• [Short task]: Can you write out every line from the one containing "pink semicircle: moved 12 px right" through the end of the lines, including both ends, with the pictures left out of your answer?
* START Data extract *
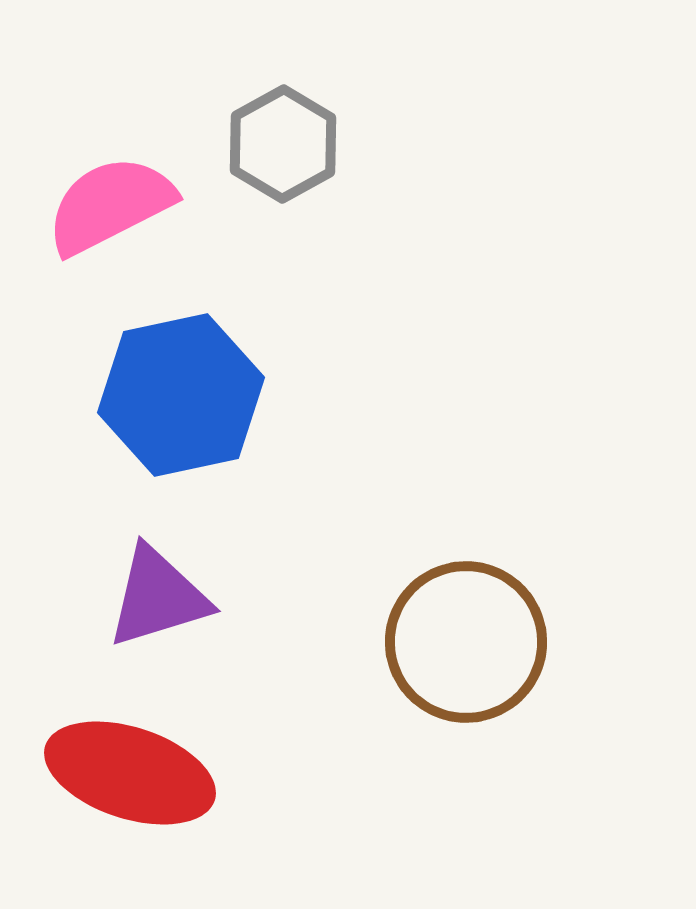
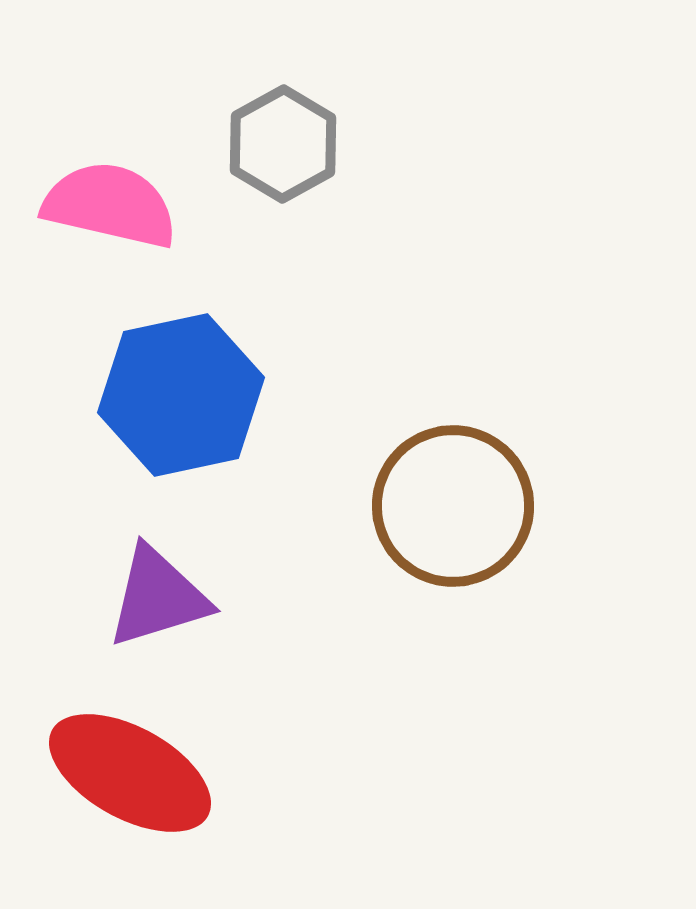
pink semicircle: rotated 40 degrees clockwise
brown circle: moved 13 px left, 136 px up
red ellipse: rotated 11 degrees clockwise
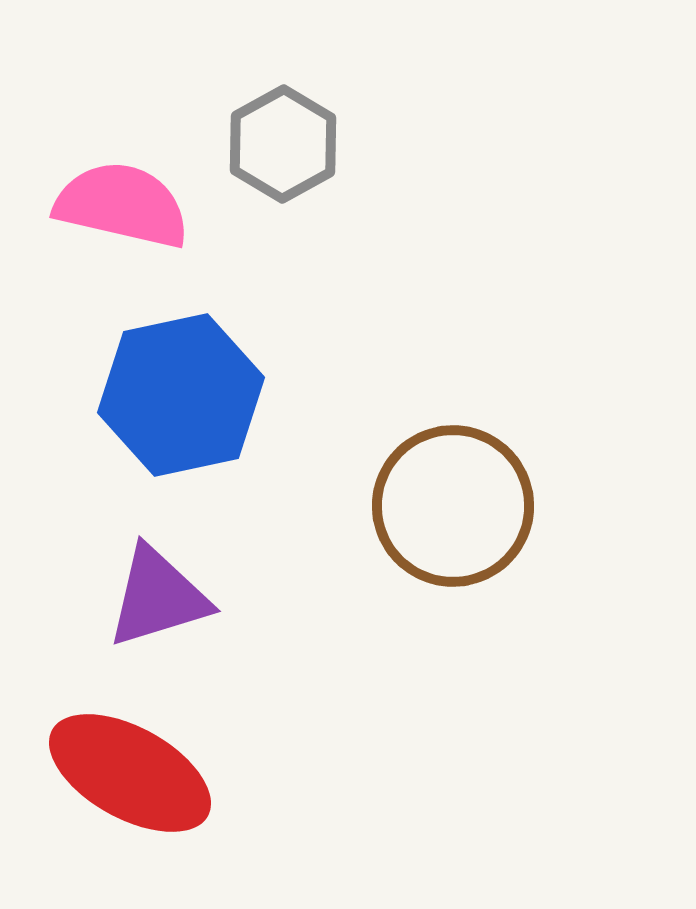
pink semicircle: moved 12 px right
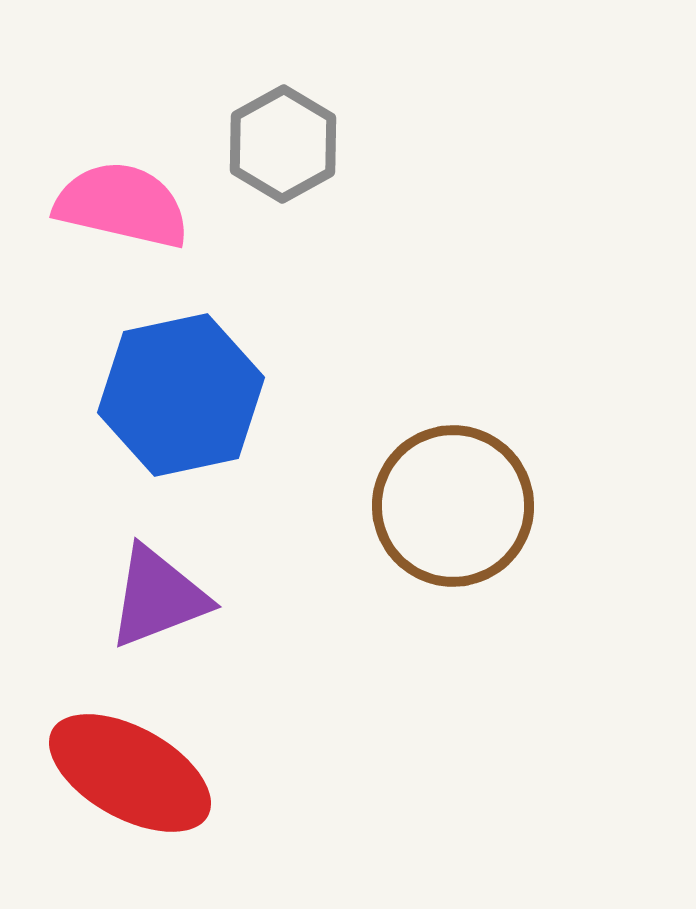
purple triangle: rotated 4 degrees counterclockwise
* END Data extract *
• [Output for this task]:
pink semicircle: moved 12 px right
purple triangle: rotated 4 degrees counterclockwise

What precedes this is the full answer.